**Problem description**
From the listing below, restate word for word the lines from the line containing "green cap: 12 -> 7" down through the line containing "yellow spoon: 3 -> 1". Exclude pictures.

**Exercise data**
——

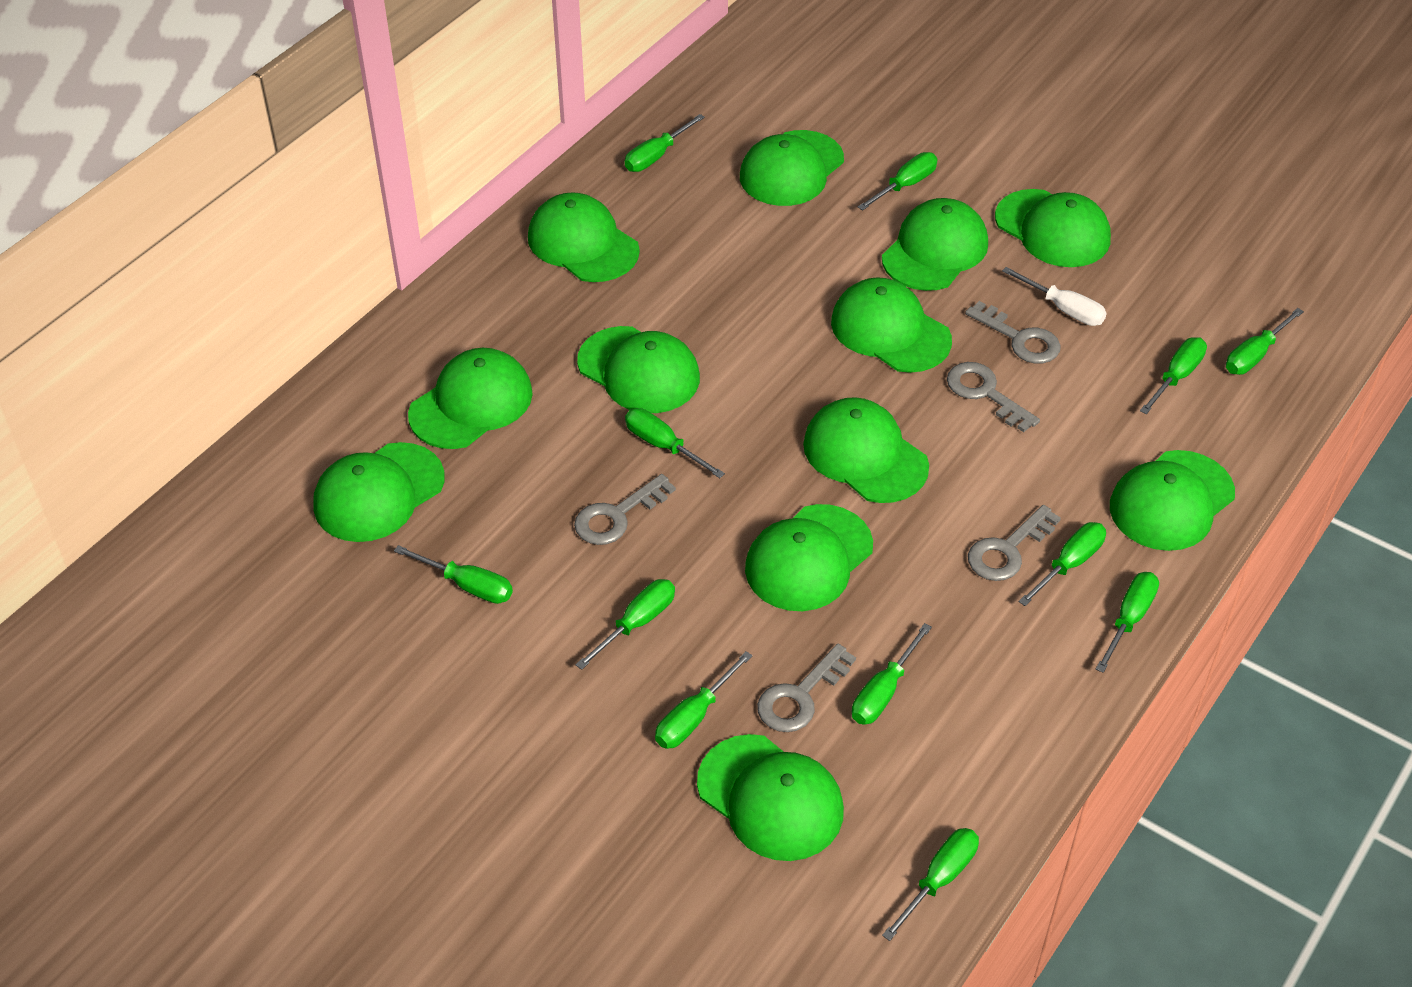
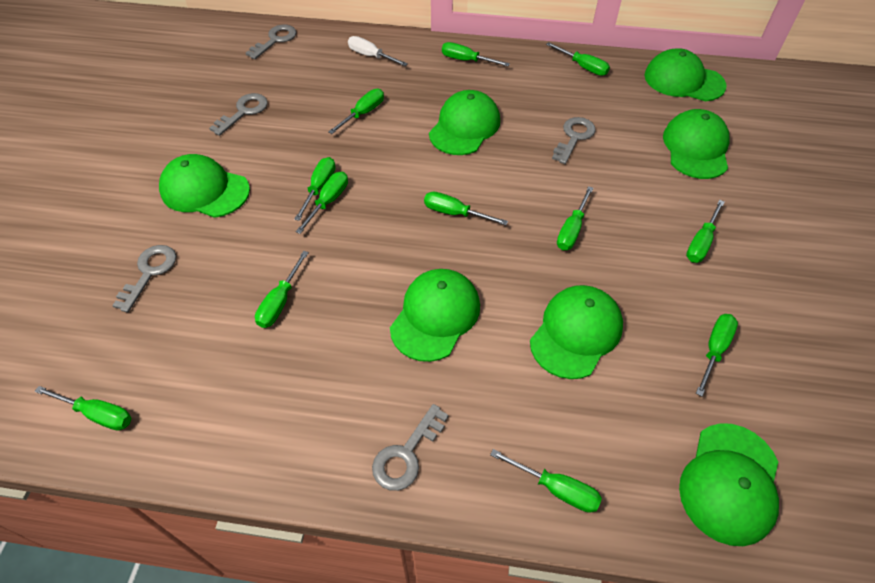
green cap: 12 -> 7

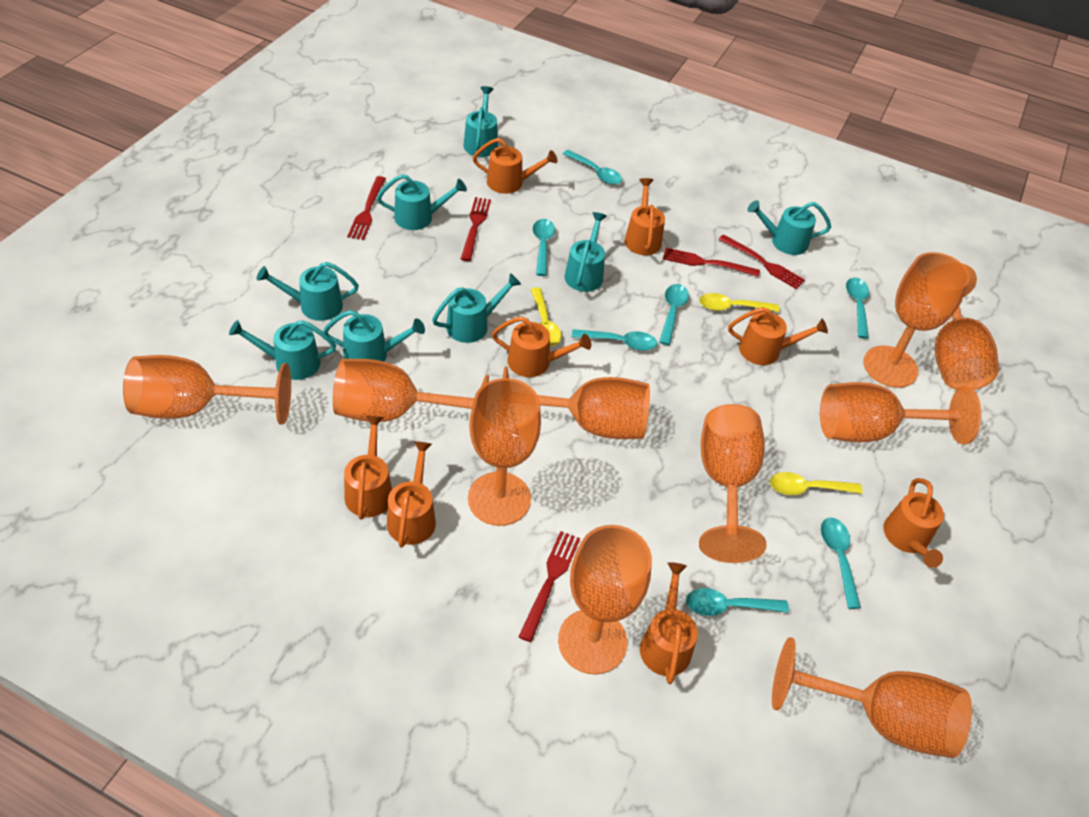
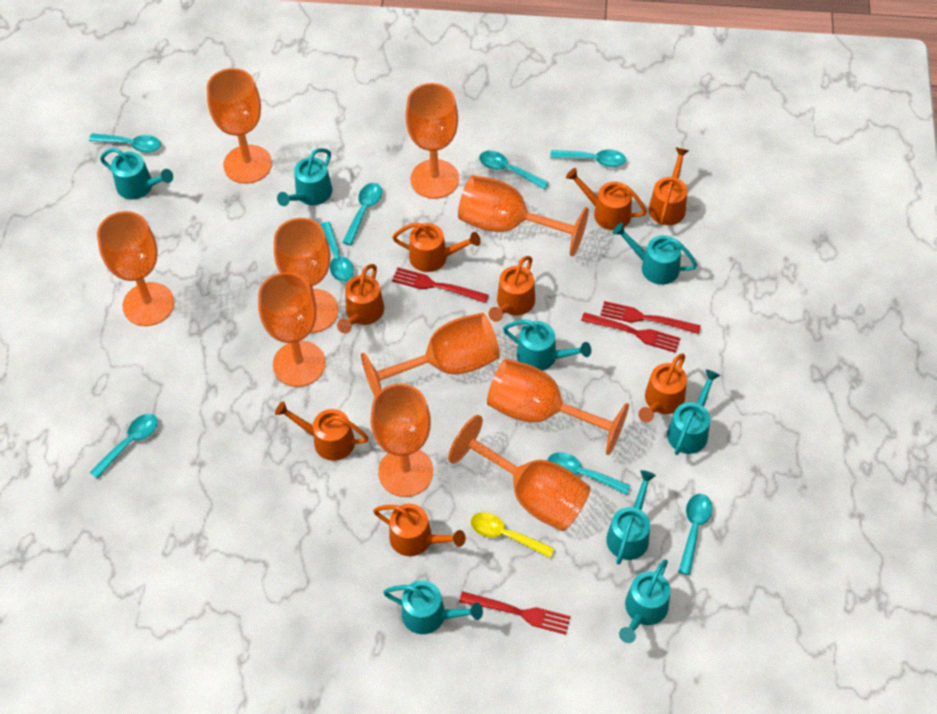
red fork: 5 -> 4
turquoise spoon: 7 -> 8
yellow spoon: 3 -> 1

——

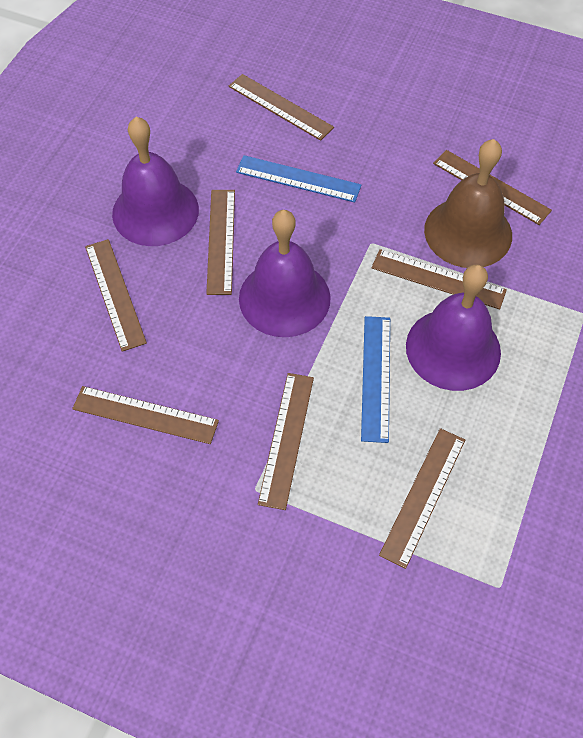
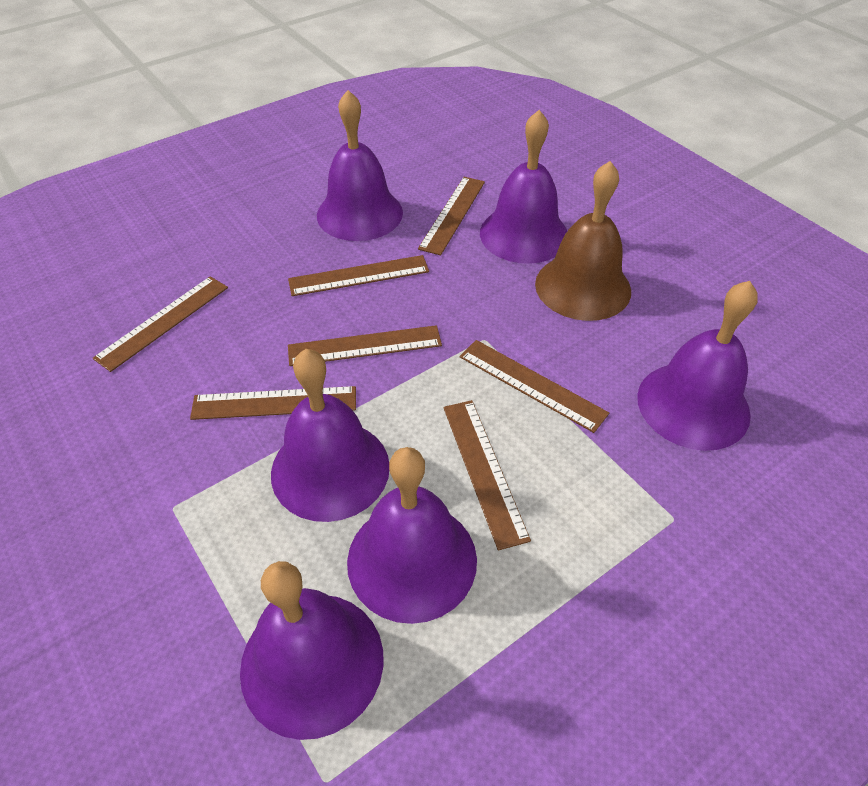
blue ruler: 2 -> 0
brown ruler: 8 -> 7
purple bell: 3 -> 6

——

**Completed task**
green cap: 12 -> 7

red fork: 5 -> 4
turquoise spoon: 7 -> 8
yellow spoon: 3 -> 1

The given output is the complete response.